YOUR GOAL — What you return must be the full data, repeated verbatim, with no pictures in it.

==== GIVEN DATA

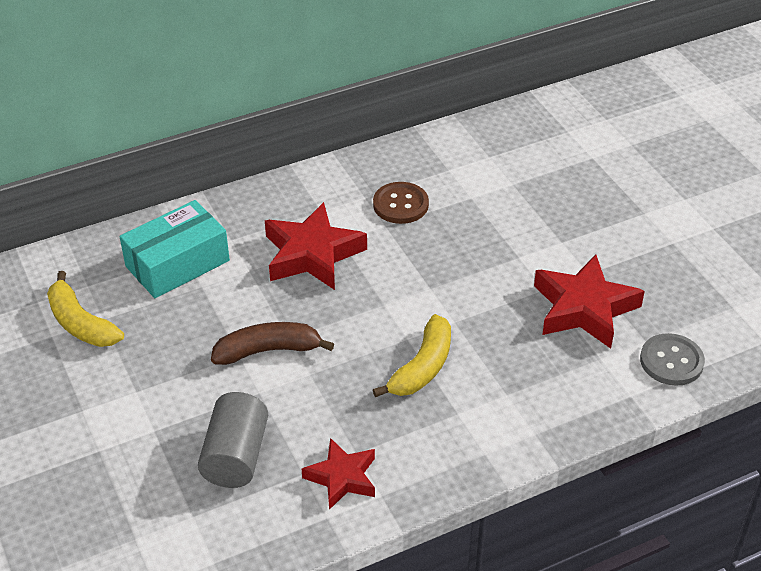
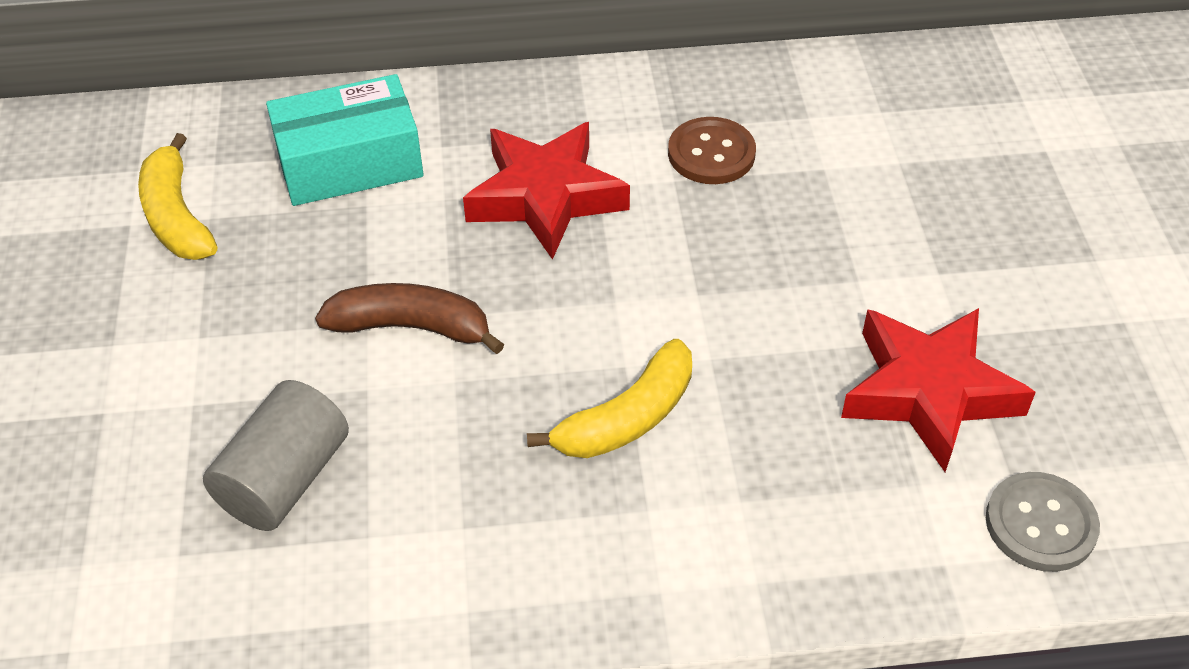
camera: 20 degrees right, 5 degrees up
(342, 478) = (422, 563): red star -> none

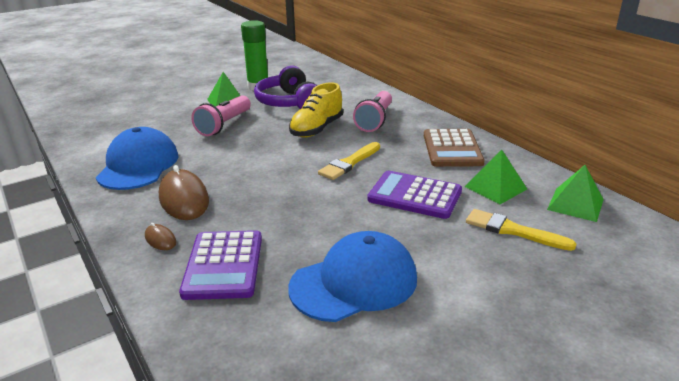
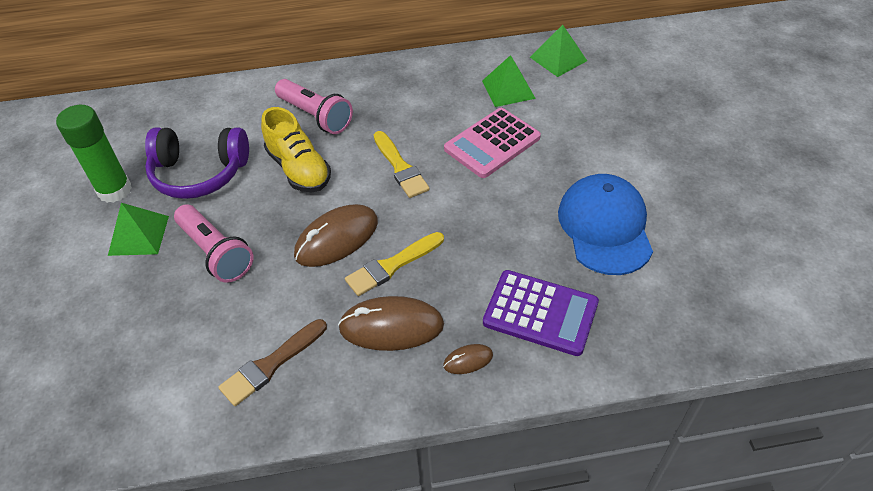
camera: 65 degrees left, 20 degrees up
(138, 165) = (271, 364): blue cap -> brown brush
(259, 158) = (337, 238): none -> brown mouse
(414, 195) = (492, 143): purple calculator -> pink calculator
(452, 149) = (421, 86): brown calculator -> none
(513, 231) = (577, 108): yellow brush -> yellow brush (392, 265)

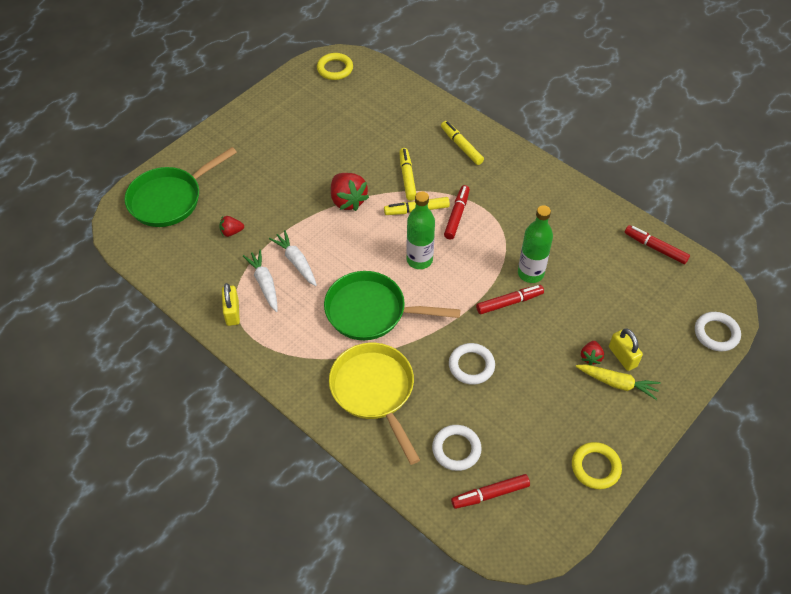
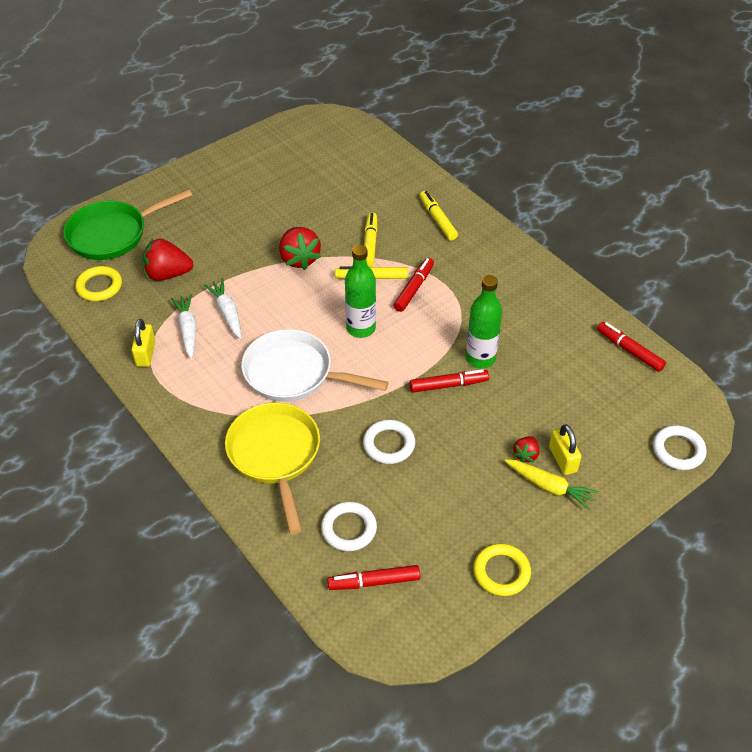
camera: 10 degrees right, 5 degrees down
(231, 232) = (167, 274): red strawberry -> red strawberry, size x1.87
(335, 69) = (321, 127): yellow ring -> yellow ring (99, 286)
(371, 311) = (294, 373): green pan -> white pan

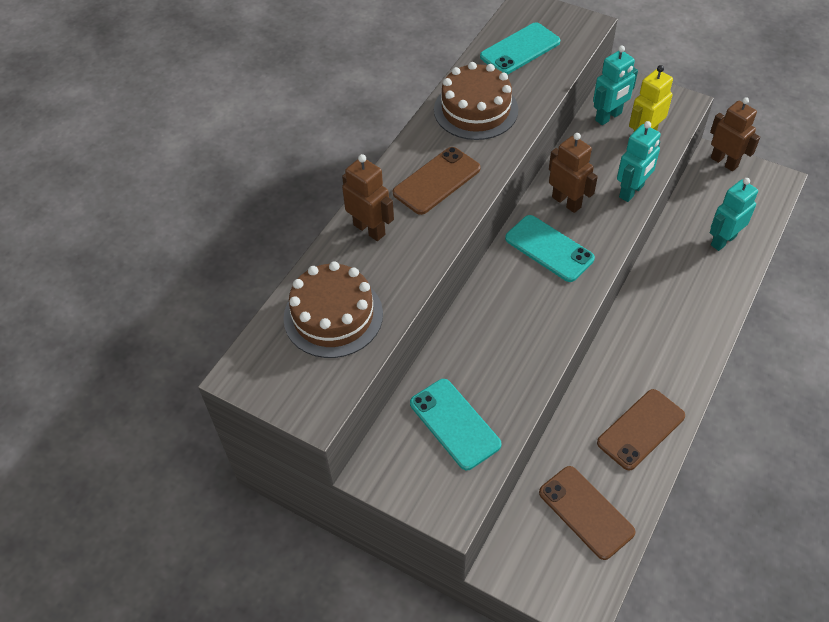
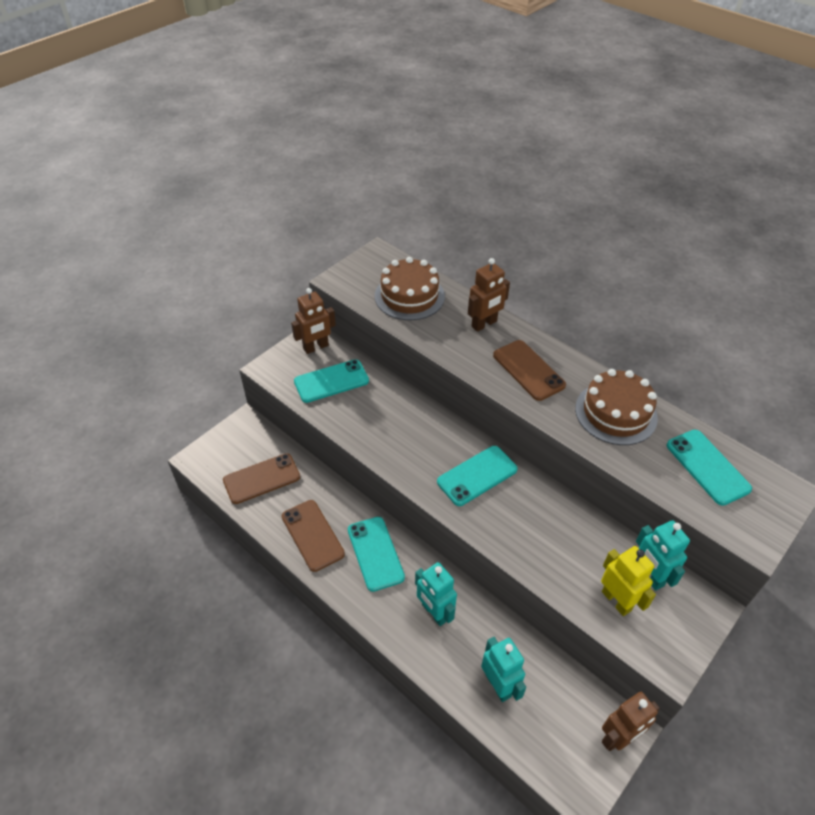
camera: 100 degrees right, 5 degrees down
(566, 202) = (530, 504): brown robot -> brown robot (316, 347)
(631, 191) = (536, 562): turquoise robot -> turquoise robot (434, 612)
(637, 362) = (375, 553): none -> turquoise phone

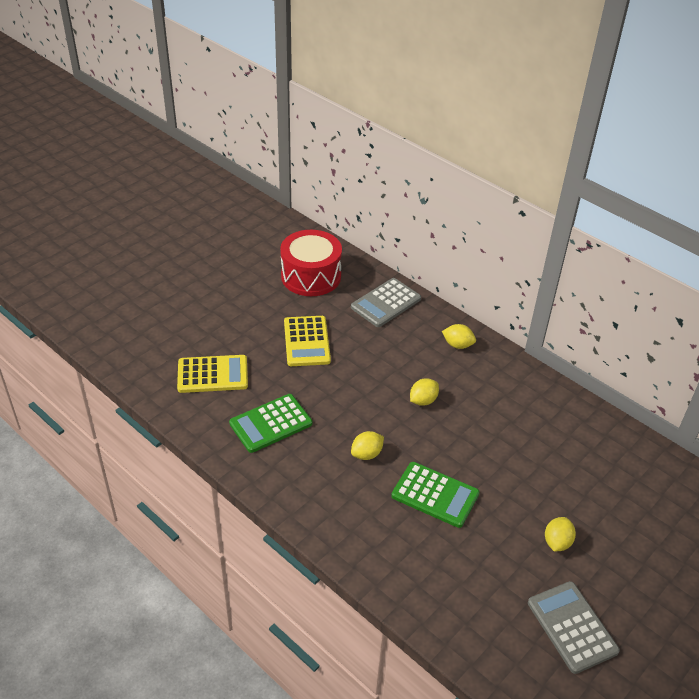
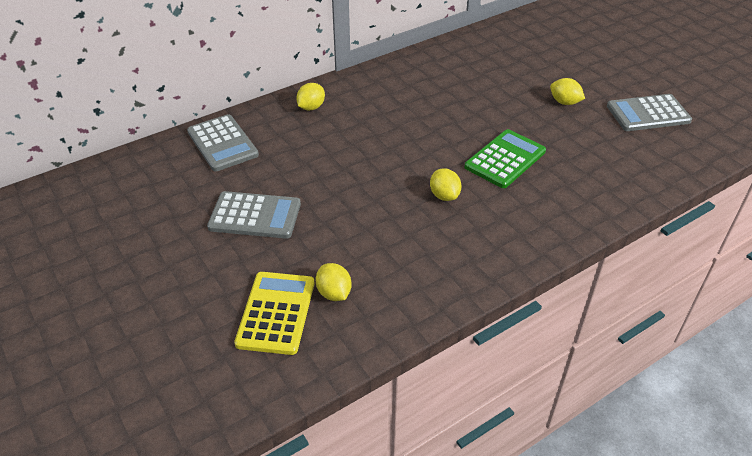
camera: 75 degrees left, 0 degrees up
(271, 423) = (380, 266): green calculator -> none
(307, 341) = (255, 216): yellow calculator -> grey calculator
(311, 276) = (139, 195): red drum -> none
(423, 400) = (381, 144): yellow lemon -> yellow lemon (334, 293)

========

PROBLEM SOLUTION —
camera: 20 degrees right, 5 degrees up
(342, 478) = (422, 563): red star -> none

camera: 65 degrees left, 20 degrees up
(138, 165) = (271, 364): blue cap -> brown brush
(259, 158) = (337, 238): none -> brown mouse
(414, 195) = (492, 143): purple calculator -> pink calculator
(452, 149) = (421, 86): brown calculator -> none
(513, 231) = (577, 108): yellow brush -> yellow brush (392, 265)

camera: 10 degrees right, 5 degrees down
(231, 232) = (167, 274): red strawberry -> red strawberry, size x1.87
(335, 69) = (321, 127): yellow ring -> yellow ring (99, 286)
(371, 311) = (294, 373): green pan -> white pan

camera: 100 degrees right, 5 degrees down
(566, 202) = (530, 504): brown robot -> brown robot (316, 347)
(631, 191) = (536, 562): turquoise robot -> turquoise robot (434, 612)
(637, 362) = (375, 553): none -> turquoise phone

camera: 75 degrees left, 0 degrees up
(271, 423) = (380, 266): green calculator -> none
(307, 341) = (255, 216): yellow calculator -> grey calculator
(311, 276) = (139, 195): red drum -> none
(423, 400) = (381, 144): yellow lemon -> yellow lemon (334, 293)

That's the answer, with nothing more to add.